Task description: Within the records, which lines hold the string "NAND"? Report each one by copying it.

Records from a dataset:
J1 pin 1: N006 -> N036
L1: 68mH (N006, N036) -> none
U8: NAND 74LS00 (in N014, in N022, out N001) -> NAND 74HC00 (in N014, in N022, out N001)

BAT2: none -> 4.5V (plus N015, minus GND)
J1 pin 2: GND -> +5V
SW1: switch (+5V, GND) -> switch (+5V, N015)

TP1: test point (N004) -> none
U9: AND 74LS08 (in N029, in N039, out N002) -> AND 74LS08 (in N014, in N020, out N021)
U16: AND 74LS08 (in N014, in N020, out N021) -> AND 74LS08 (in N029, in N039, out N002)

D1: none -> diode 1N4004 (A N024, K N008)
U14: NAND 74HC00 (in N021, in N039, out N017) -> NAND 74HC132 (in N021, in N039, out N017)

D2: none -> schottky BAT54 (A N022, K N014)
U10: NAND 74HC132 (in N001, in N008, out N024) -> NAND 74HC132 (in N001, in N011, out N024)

Result of this task:
U8: NAND 74LS00 (in N014, in N022, out N001) -> NAND 74HC00 (in N014, in N022, out N001)
U14: NAND 74HC00 (in N021, in N039, out N017) -> NAND 74HC132 (in N021, in N039, out N017)
U10: NAND 74HC132 (in N001, in N008, out N024) -> NAND 74HC132 (in N001, in N011, out N024)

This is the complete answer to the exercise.